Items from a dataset
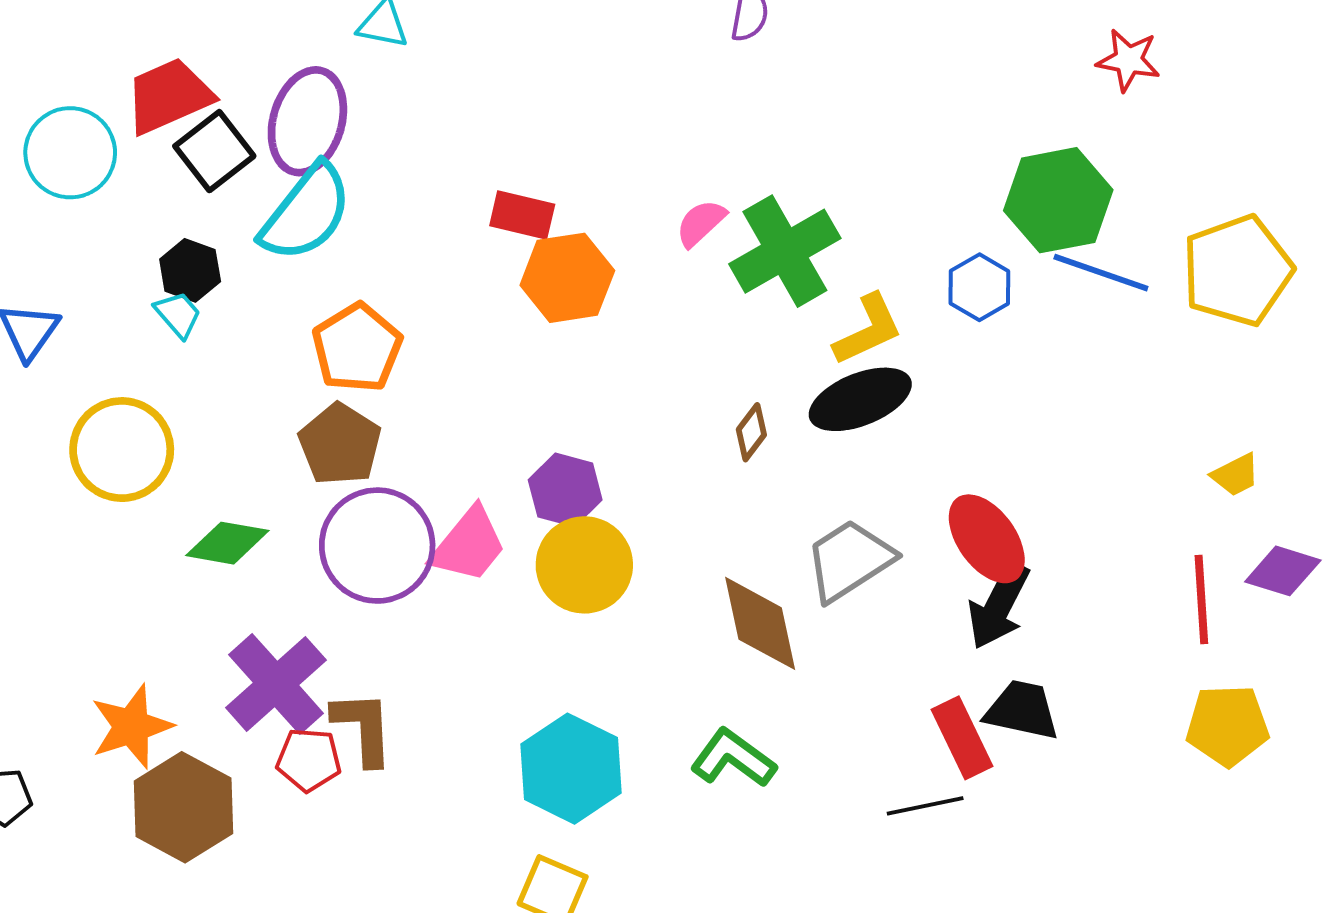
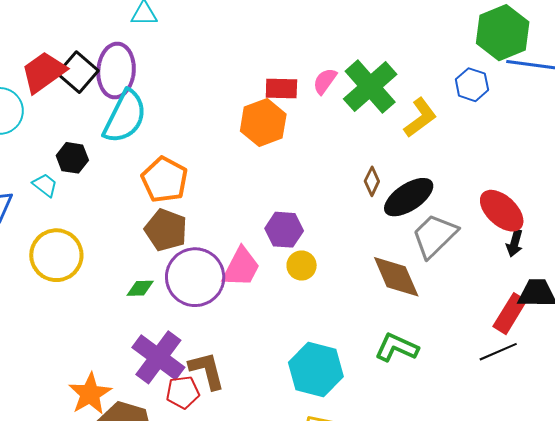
black square: (214, 151) -> (78, 72), moved
red rectangle: (522, 215) -> (281, 89), moved
cyan trapezoid: (178, 314) -> (45, 185), moved
black ellipse: (860, 399) -> (409, 197), moved
green diamond: (227, 543) -> (140, 288), moved, size x0.7
yellow circle: (584, 565) -> (302, 266), size x0.6
black arrow: (999, 606) -> (515, 243), size x0.6
red rectangle: (962, 738) -> (510, 314), turned 69

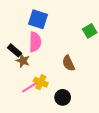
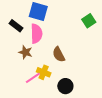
black rectangle: (15, 50) -> (16, 26), moved
brown semicircle: (68, 63) -> (59, 54), moved

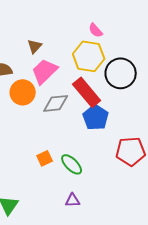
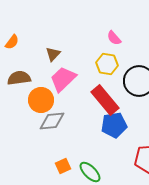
yellow hexagon: (89, 56) -> (107, 64), size x0.7
gray diamond: (56, 103) -> (52, 121), moved
blue pentagon: (96, 117) -> (114, 125), turned 30

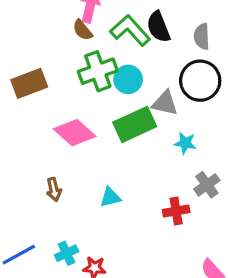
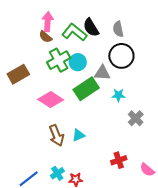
brown arrow: (54, 189) -> (56, 135), moved, size x1.5
red cross: (176, 211) -> (119, 160), moved

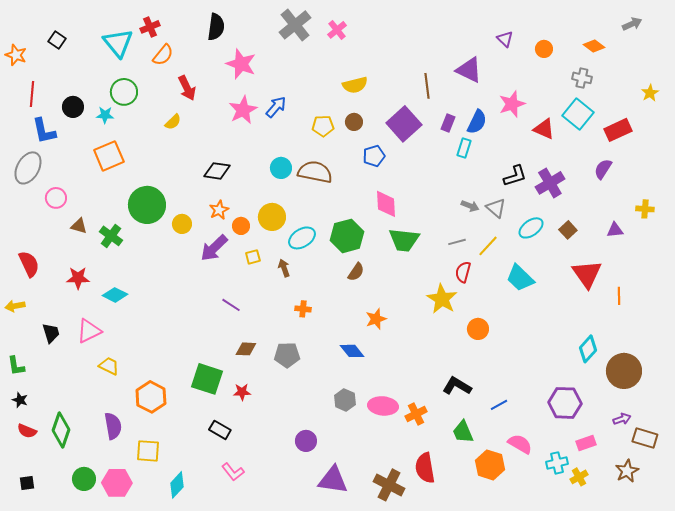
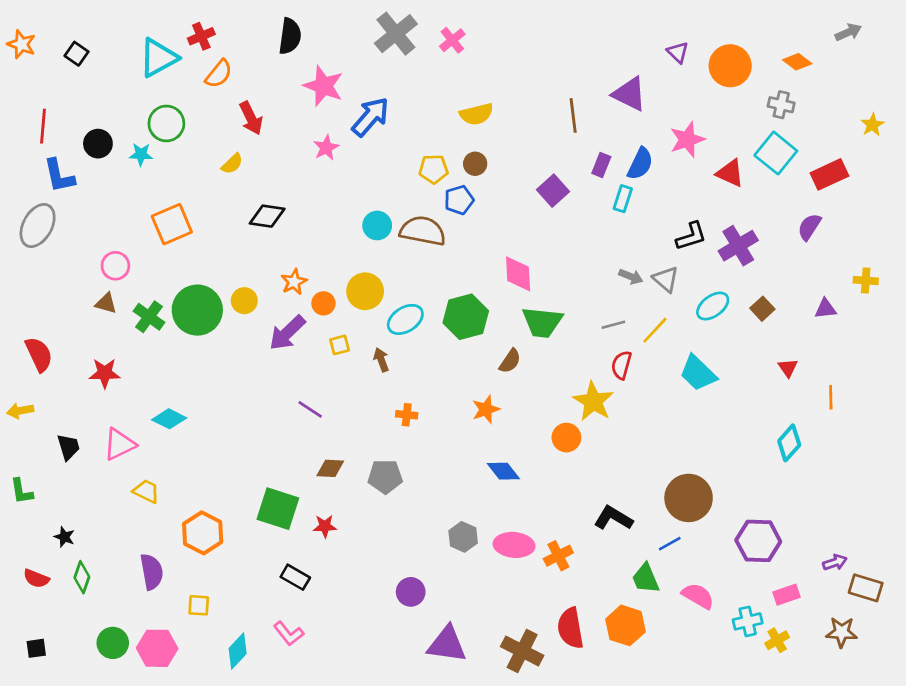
cyan triangle: (118, 43) -> (158, 58), turned 40
orange circle: (544, 49) -> (730, 66), size x1.8
orange star: (16, 55) -> (21, 44), moved
blue arrow: (276, 107) -> (370, 117), moved, size x1.4
pink star: (243, 110) -> (326, 148), size x0.7
purple square: (404, 124) -> (553, 191), moved, size x0.7
orange square: (109, 156) -> (172, 224), moved
blue pentagon: (374, 156) -> (459, 200), moved
black diamond: (217, 171) -> (267, 216), moved
pink circle: (56, 198) -> (115, 266), moved
green circle: (147, 205) -> (197, 310), moved
brown semicircle: (356, 272) -> (510, 361), moved
red triangle: (587, 274) -> (788, 368), size x0.5
cyan diamond: (115, 295) -> (169, 419), moved
orange star: (376, 319) -> (486, 409), moved
orange circle: (478, 329) -> (566, 438), moved
cyan diamond: (588, 349) -> (789, 443), moved
blue diamond: (352, 351) -> (503, 471), moved
brown circle: (624, 371) -> (689, 498), moved
black star: (20, 400) -> (64, 537), moved
green diamond: (61, 430) -> (82, 577), size x0.7
green trapezoid: (463, 432) -> (646, 578), moved
yellow square: (148, 451) -> (199, 605), size x0.7
orange hexagon: (490, 465) -> (625, 625), moved
brown star: (627, 471) -> (842, 632), turned 30
pink L-shape: (233, 472) -> (289, 634), moved

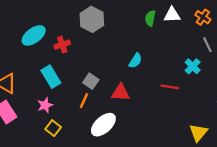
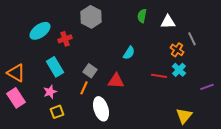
white triangle: (172, 15) -> (168, 22), moved
orange cross: (203, 17) -> (177, 50), moved
cyan cross: (193, 66) -> (179, 70), moved
white ellipse: (103, 125) -> (101, 109), turned -65
yellow square: (53, 128) -> (57, 112), turned 32

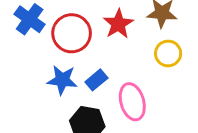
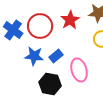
blue cross: (30, 19) -> (13, 30), moved

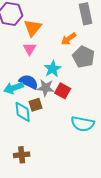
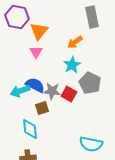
gray pentagon: (84, 57) -> (90, 83), moved
cyan star: (53, 69) -> (72, 65), moved
cyan diamond: (23, 112) -> (30, 129), moved
cyan semicircle: (83, 124) -> (91, 144), moved

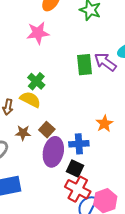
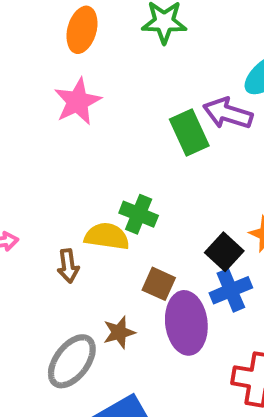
green cross: (36, 81) -> (139, 214), moved
brown star: (23, 133) -> (119, 332), moved
black square: (75, 168) -> (224, 252), moved, turned 36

WHAT THE EXERCISE ASKS
Scan the records above and show every line in which the word "white" occurs.

SOLVED EXERCISE
white triangle: (172, 15) -> (168, 22), moved
white ellipse: (103, 125) -> (101, 109), turned -65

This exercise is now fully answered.